## EXERCISE
Line by line, copy the entries exactly, excluding the pictures.
[Opening MATERIAL FOR THIS EXERCISE section]
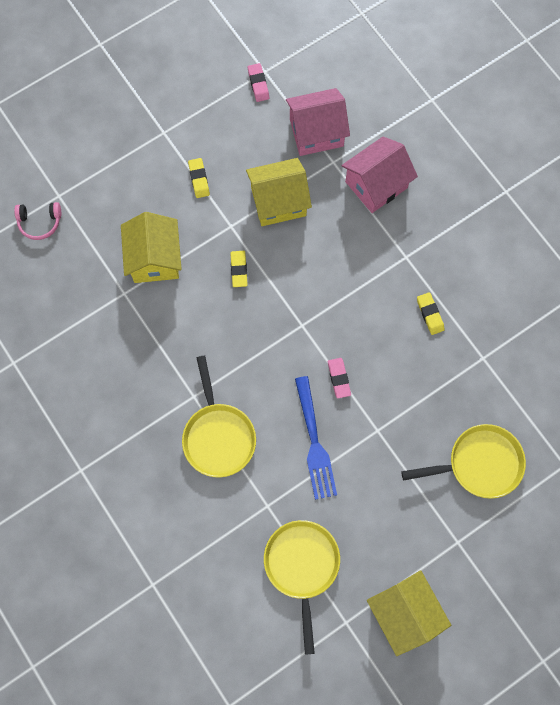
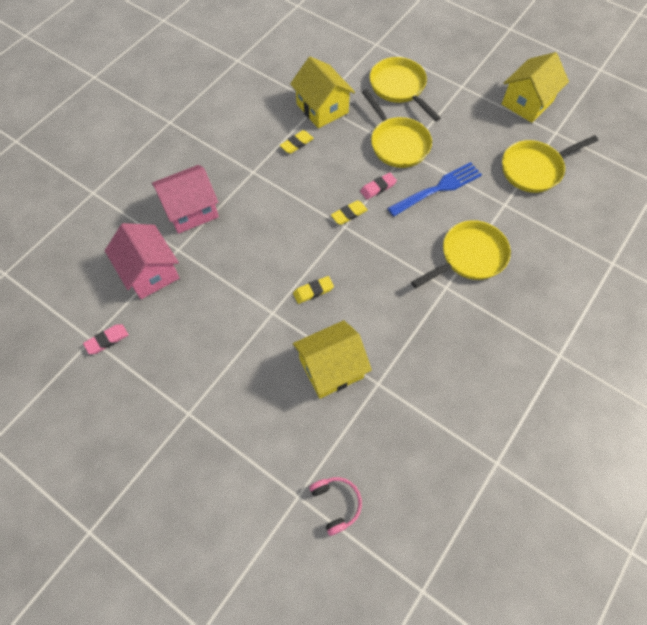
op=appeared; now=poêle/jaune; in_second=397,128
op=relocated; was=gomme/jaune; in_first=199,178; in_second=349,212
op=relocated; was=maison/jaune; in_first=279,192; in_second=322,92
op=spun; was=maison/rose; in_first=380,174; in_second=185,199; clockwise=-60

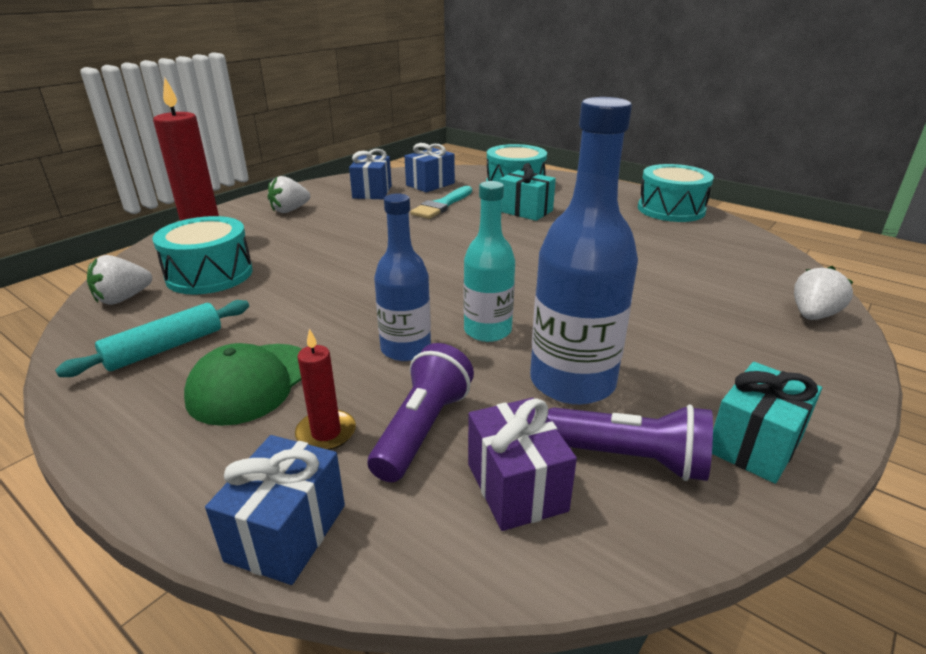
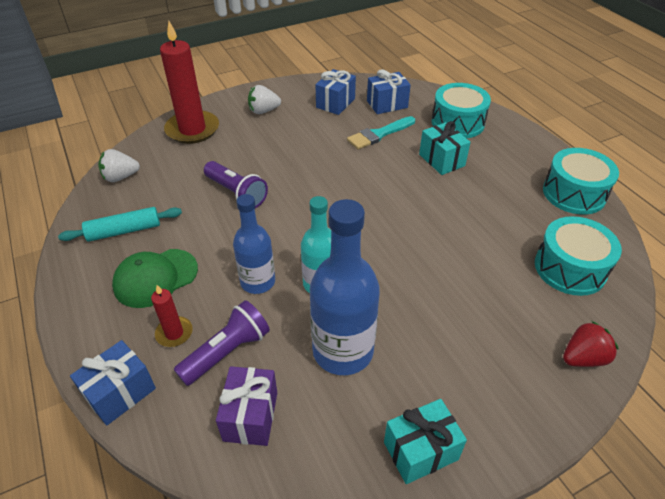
op=relocated; was=tambour/turquoise; in_first=202,255; in_second=578,256
op=relocated; was=lampe de poche/violet; in_first=630,443; in_second=236,184
op=colour; was=fraise/blanc; now=fraise/rouge; in_first=823,293; in_second=591,344

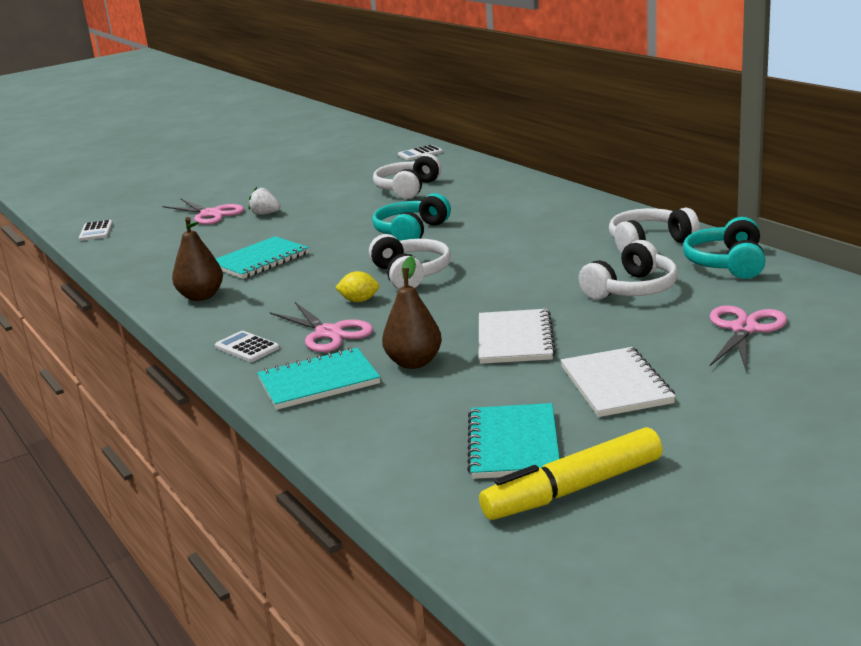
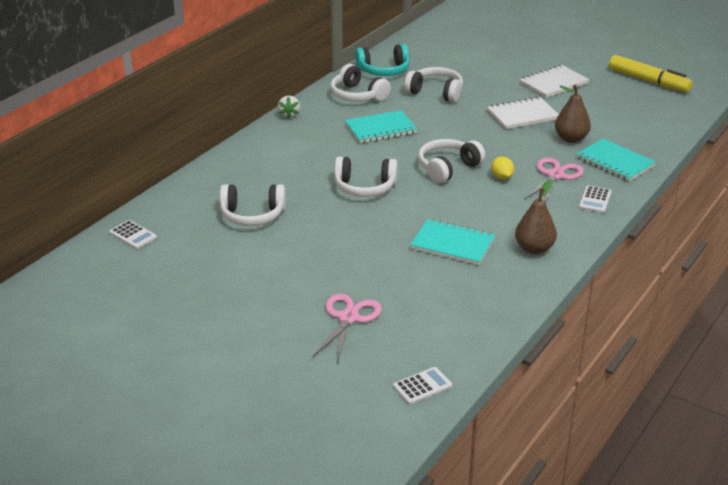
op=missing; was=ciseaux/rose; in_first=748,338
op=relocated; was=fraise/blanc; in_first=264,201; in_second=289,107
op=relocated; was=carnet/turquoise; in_first=513,441; in_second=381,126
op=colour; was=casque audio/turquoise; now=casque audio/blanc; in_first=411,217; in_second=365,176

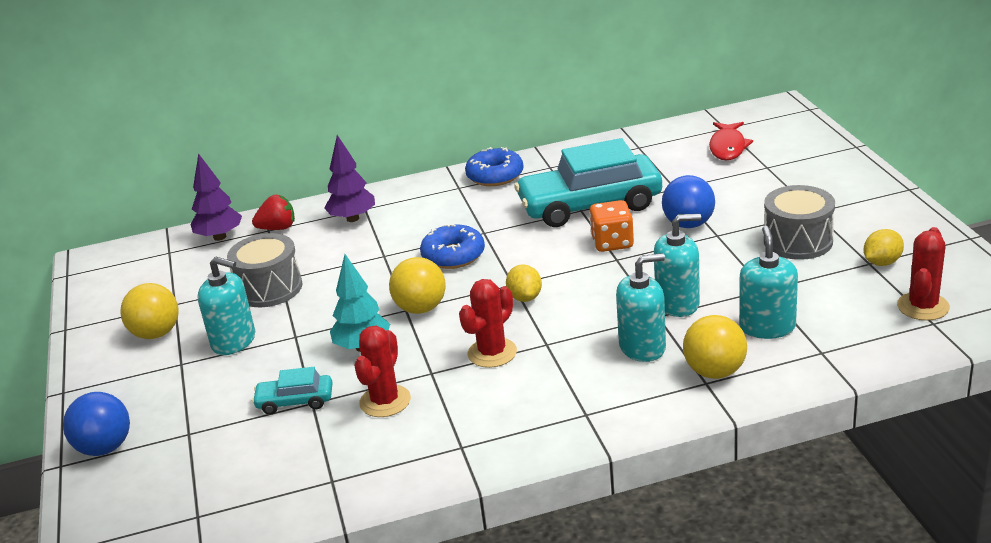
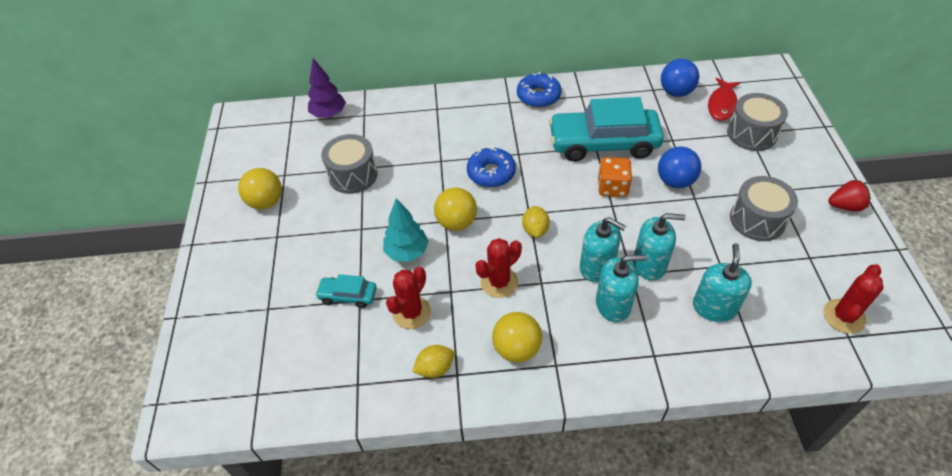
op=missing; was=arbre/violet; in_first=349,178
op=appeared; now=tambour/gris; in_second=757,122
op=relocated; was=balle/bleu; in_first=96,424; in_second=680,78
op=relocated; was=distributeur de savon/turquoise; in_first=226,306; in_second=603,249
op=relocated; was=fraise/rouge; in_first=273,212; in_second=849,196
op=relocated; was=balle/jaune; in_first=715,347; in_second=517,337
op=relocated; was=citron/jaune; in_first=883,247; in_second=433,361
[Closing MATERIAL FOR THIS EXERCISE section]
## SOLUTION BELOW
op=appeared; now=poêle/jaune; in_second=397,128
op=relocated; was=gomme/jaune; in_first=199,178; in_second=349,212
op=relocated; was=maison/jaune; in_first=279,192; in_second=322,92
op=spun; was=maison/rose; in_first=380,174; in_second=185,199; clockwise=-60

op=relocated; was=tambour/turquoise; in_first=202,255; in_second=578,256
op=relocated; was=lampe de poche/violet; in_first=630,443; in_second=236,184
op=colour; was=fraise/blanc; now=fraise/rouge; in_first=823,293; in_second=591,344

op=missing; was=ciseaux/rose; in_first=748,338
op=relocated; was=fraise/blanc; in_first=264,201; in_second=289,107
op=relocated; was=carnet/turquoise; in_first=513,441; in_second=381,126
op=colour; was=casque audio/turquoise; now=casque audio/blanc; in_first=411,217; in_second=365,176

op=missing; was=arbre/violet; in_first=349,178
op=appeared; now=tambour/gris; in_second=757,122
op=relocated; was=balle/bleu; in_first=96,424; in_second=680,78
op=relocated; was=distributeur de savon/turquoise; in_first=226,306; in_second=603,249
op=relocated; was=fraise/rouge; in_first=273,212; in_second=849,196
op=relocated; was=balle/jaune; in_first=715,347; in_second=517,337
op=relocated; was=citron/jaune; in_first=883,247; in_second=433,361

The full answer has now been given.